[Object state comparisons]
● ● ● ● ● ● ●

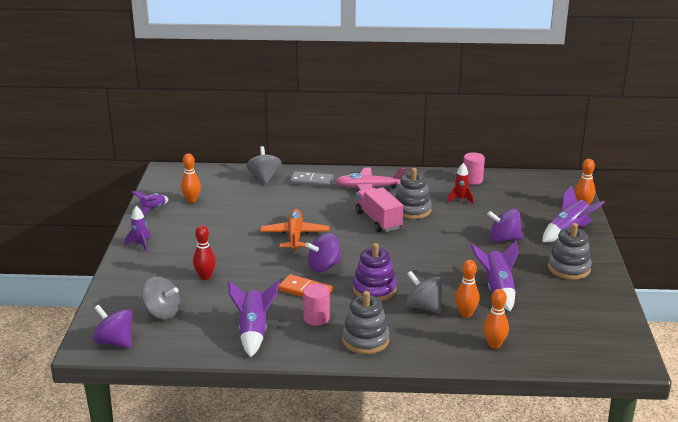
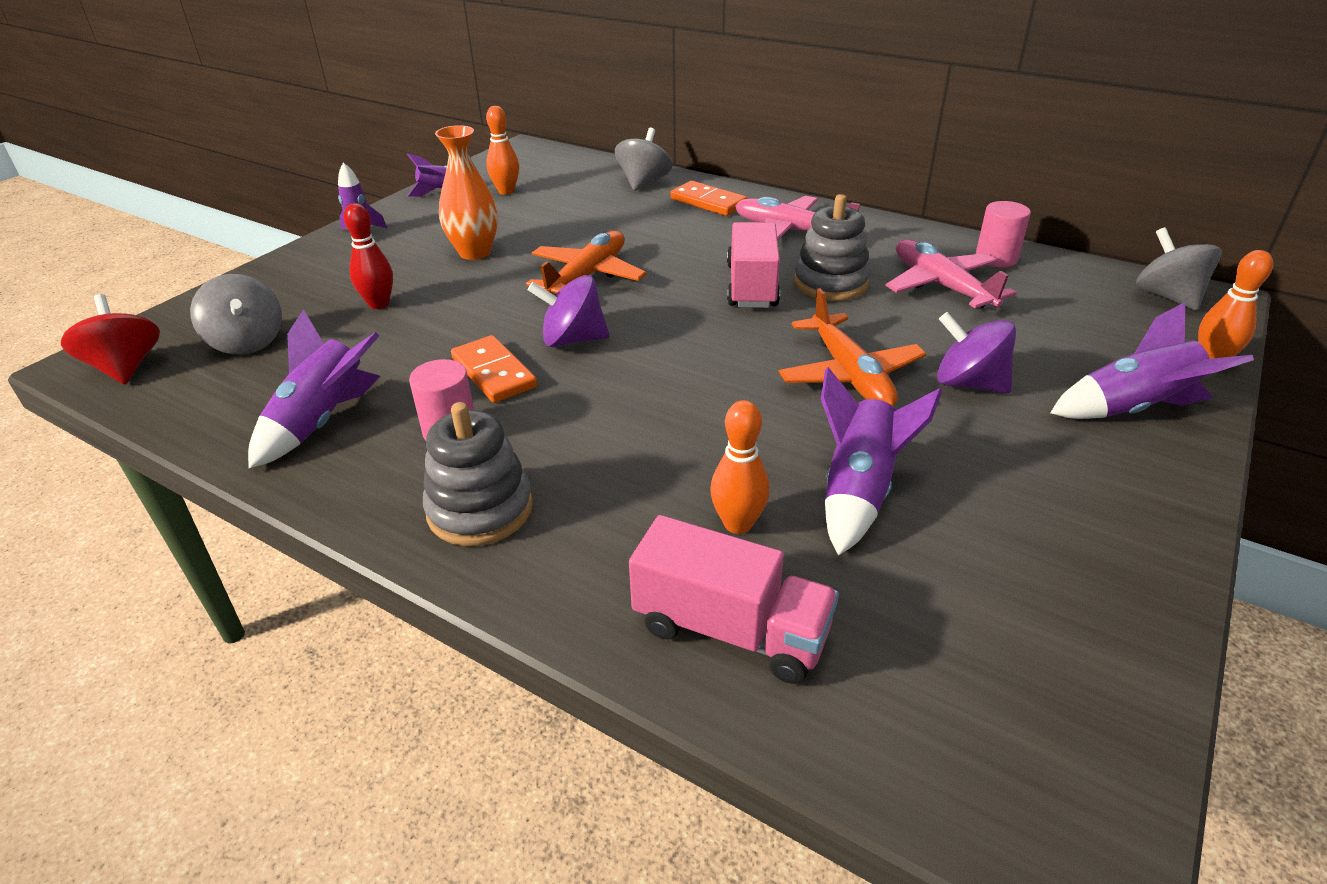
camera: 30 degrees right, 10 degrees up
(115, 342) = (126, 367): purple spinning top -> red spinning top
(220, 238) = (475, 252): none -> orange vase
(312, 181) = (708, 202): grey domino -> orange domino
(374, 289) = (611, 409): purple stacking toy -> none
(423, 307) = (665, 476): grey spinning top -> grey spinning top (1167, 297)
(456, 248) = (849, 374): none -> orange plane
(460, 199) = (942, 286): red rocket -> pink plane
(494, 345) = (731, 629): orange bowling pin -> pink truck
(569, 268) = (1075, 494): grey stacking toy -> none

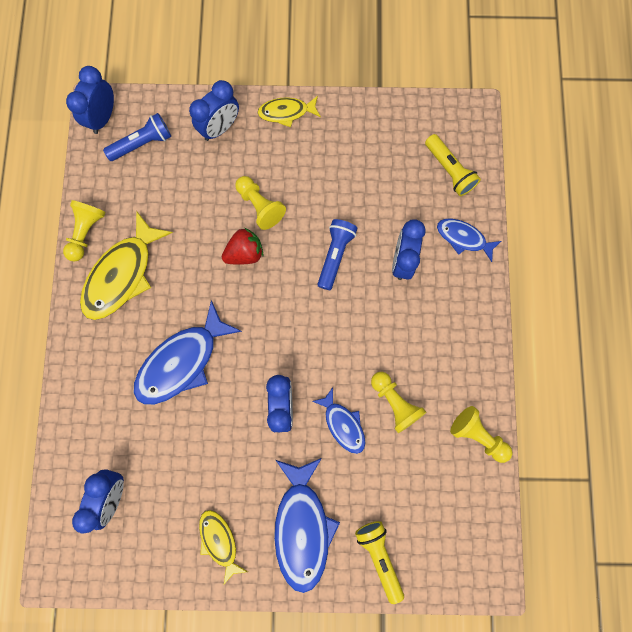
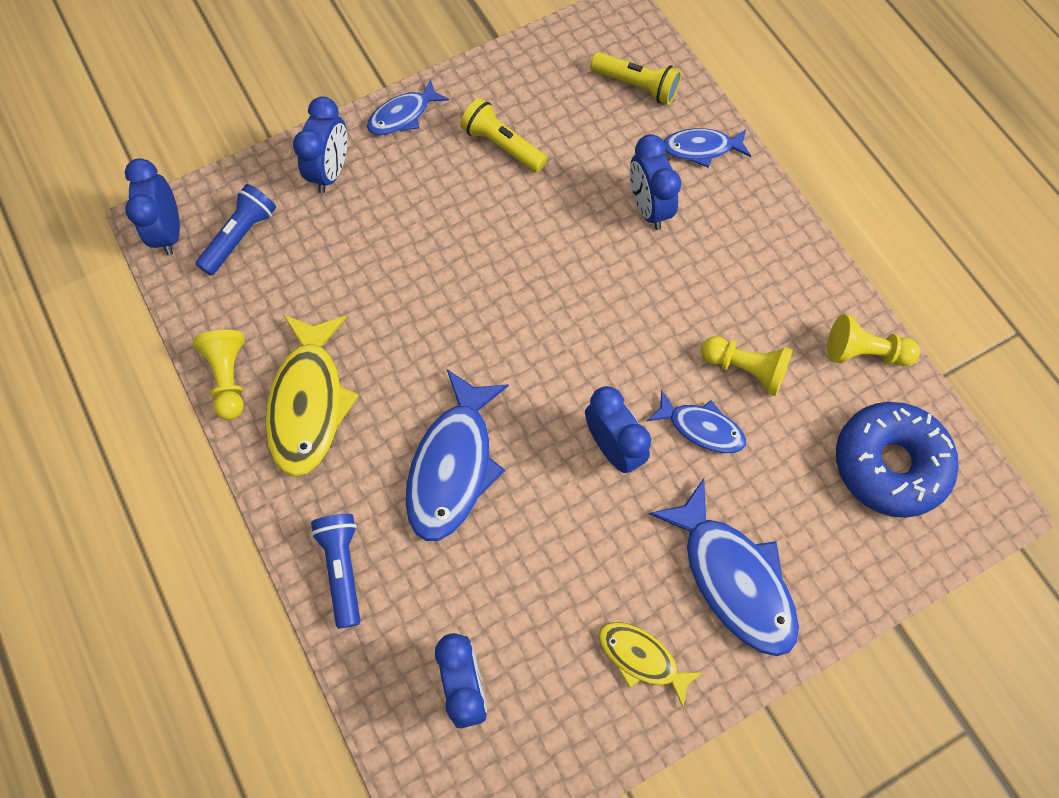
camera: 30 degrees left, 10 degrees down
(245, 253) = (453, 296): red strawberry -> none
(260, 206) = (437, 234): yellow pawn -> none
(286, 112) = (403, 115): yellow fish -> blue fish
(335, 255) = (565, 242): blue flashlight -> blue flashlight (343, 568)
(379, 556) = (848, 557): yellow flashlight -> yellow flashlight (502, 145)
(444, 515) = (889, 464): none -> blue donut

● ● ● ● ● ● ●

→ AIM OF THE EXERCISE
Search the entries above for the string "yellow". Copy each line in which it appears.

→ TASK RESULT
(260, 206) = (437, 234): yellow pawn -> none
(286, 112) = (403, 115): yellow fish -> blue fish
(379, 556) = (848, 557): yellow flashlight -> yellow flashlight (502, 145)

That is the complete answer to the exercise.